| WHAT YOU WILL DO |
Update the rows below by replacing every occurrence of "gold-framed poster" with "silver-framed poster", and leave everything else unchanged.

| Stored data |
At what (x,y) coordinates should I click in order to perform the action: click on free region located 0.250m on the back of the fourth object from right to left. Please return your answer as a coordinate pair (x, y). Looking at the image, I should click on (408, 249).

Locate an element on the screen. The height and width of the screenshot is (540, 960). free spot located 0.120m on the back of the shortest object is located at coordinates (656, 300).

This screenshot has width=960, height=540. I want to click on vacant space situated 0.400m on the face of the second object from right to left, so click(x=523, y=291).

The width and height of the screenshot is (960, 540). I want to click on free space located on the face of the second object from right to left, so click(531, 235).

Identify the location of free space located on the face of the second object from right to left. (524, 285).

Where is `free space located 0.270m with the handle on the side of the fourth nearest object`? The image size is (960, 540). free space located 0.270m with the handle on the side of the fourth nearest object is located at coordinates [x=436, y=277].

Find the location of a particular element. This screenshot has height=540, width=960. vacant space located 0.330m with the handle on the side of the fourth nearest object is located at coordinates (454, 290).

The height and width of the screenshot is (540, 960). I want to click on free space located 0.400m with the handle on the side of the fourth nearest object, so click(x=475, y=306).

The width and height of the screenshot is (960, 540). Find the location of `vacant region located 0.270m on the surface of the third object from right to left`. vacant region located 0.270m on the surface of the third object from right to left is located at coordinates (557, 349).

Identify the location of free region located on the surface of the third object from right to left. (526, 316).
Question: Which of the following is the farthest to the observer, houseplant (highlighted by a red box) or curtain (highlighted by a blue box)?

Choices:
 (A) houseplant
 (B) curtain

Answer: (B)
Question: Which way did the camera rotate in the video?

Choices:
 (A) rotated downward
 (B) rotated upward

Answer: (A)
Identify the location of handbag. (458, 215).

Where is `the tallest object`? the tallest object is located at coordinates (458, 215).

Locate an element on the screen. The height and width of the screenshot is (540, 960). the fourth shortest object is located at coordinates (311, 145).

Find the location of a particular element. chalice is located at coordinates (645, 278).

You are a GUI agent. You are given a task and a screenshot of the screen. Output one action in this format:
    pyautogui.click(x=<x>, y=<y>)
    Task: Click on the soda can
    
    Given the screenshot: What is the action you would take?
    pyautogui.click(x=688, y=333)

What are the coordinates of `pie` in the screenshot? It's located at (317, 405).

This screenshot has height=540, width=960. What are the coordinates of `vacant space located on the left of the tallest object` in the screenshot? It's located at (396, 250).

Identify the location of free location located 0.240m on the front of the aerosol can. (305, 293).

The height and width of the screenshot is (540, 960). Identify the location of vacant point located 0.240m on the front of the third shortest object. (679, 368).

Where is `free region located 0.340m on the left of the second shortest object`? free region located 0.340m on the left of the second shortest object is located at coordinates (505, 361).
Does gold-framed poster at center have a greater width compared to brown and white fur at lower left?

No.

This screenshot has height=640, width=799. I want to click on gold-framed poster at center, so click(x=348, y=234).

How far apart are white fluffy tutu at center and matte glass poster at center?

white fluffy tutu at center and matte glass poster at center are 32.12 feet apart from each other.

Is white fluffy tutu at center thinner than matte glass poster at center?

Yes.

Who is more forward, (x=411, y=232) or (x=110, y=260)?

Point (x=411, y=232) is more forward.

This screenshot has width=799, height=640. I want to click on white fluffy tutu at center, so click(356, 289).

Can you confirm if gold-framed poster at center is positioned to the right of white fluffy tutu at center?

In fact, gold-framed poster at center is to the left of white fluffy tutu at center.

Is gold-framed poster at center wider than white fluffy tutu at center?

| EXERCISE SOLUTION |
At what (x,y) coordinates should I click in order to perform the action: click on free region located 0.250m on the back of the fourth object from right to left. Please return your answer as a coordinate pair (x, y). Looking at the image, I should click on (408, 249).

Locate an element on the screen. The height and width of the screenshot is (540, 960). free spot located 0.120m on the back of the shortest object is located at coordinates (656, 300).

This screenshot has width=960, height=540. I want to click on vacant space situated 0.400m on the face of the second object from right to left, so click(x=523, y=291).

The width and height of the screenshot is (960, 540). I want to click on free space located on the face of the second object from right to left, so click(531, 235).

Identify the location of free space located on the face of the second object from right to left. (524, 285).

Where is `free space located 0.270m with the handle on the side of the fourth nearest object`? The image size is (960, 540). free space located 0.270m with the handle on the side of the fourth nearest object is located at coordinates [x=436, y=277].

Find the location of a particular element. This screenshot has height=540, width=960. vacant space located 0.330m with the handle on the side of the fourth nearest object is located at coordinates (454, 290).

The height and width of the screenshot is (540, 960). I want to click on free space located 0.400m with the handle on the side of the fourth nearest object, so click(x=475, y=306).

The width and height of the screenshot is (960, 540). Find the location of `vacant region located 0.270m on the surface of the third object from right to left`. vacant region located 0.270m on the surface of the third object from right to left is located at coordinates (557, 349).

Identify the location of free region located on the surface of the third object from right to left. (526, 316).
Question: Which of the following is the farthest to the observer, houseplant (highlighted by a red box) or curtain (highlighted by a blue box)?

Choices:
 (A) houseplant
 (B) curtain

Answer: (B)
Question: Which way did the camera rotate in the video?

Choices:
 (A) rotated downward
 (B) rotated upward

Answer: (A)
Identify the location of handbag. (458, 215).

Where is `the tallest object`? the tallest object is located at coordinates (458, 215).

Locate an element on the screen. The height and width of the screenshot is (540, 960). the fourth shortest object is located at coordinates (311, 145).

Find the location of a particular element. chalice is located at coordinates (645, 278).

You are a GUI agent. You are given a task and a screenshot of the screen. Output one action in this format:
    pyautogui.click(x=<x>, y=<y>)
    Task: Click on the soda can
    
    Given the screenshot: What is the action you would take?
    pyautogui.click(x=688, y=333)

What are the coordinates of `pie` in the screenshot? It's located at (317, 405).

This screenshot has height=540, width=960. What are the coordinates of `vacant space located on the left of the tallest object` in the screenshot? It's located at (396, 250).

Identify the location of free location located 0.240m on the front of the aerosol can. (305, 293).

The height and width of the screenshot is (540, 960). Identify the location of vacant point located 0.240m on the front of the third shortest object. (679, 368).

Where is `free region located 0.340m on the left of the second shortest object`? free region located 0.340m on the left of the second shortest object is located at coordinates (505, 361).
Does silver-framed poster at center have a greater width compared to brown and white fur at lower left?

No.

This screenshot has height=640, width=799. I want to click on silver-framed poster at center, so click(x=348, y=234).

How far apart are white fluffy tutu at center and matte glass poster at center?

white fluffy tutu at center and matte glass poster at center are 32.12 feet apart from each other.

Is white fluffy tutu at center thinner than matte glass poster at center?

Yes.

Who is more forward, (x=411, y=232) or (x=110, y=260)?

Point (x=411, y=232) is more forward.

This screenshot has width=799, height=640. I want to click on white fluffy tutu at center, so click(356, 289).

Can you confirm if silver-framed poster at center is positioned to the right of white fluffy tutu at center?

In fact, silver-framed poster at center is to the left of white fluffy tutu at center.

Is silver-framed poster at center wider than white fluffy tutu at center?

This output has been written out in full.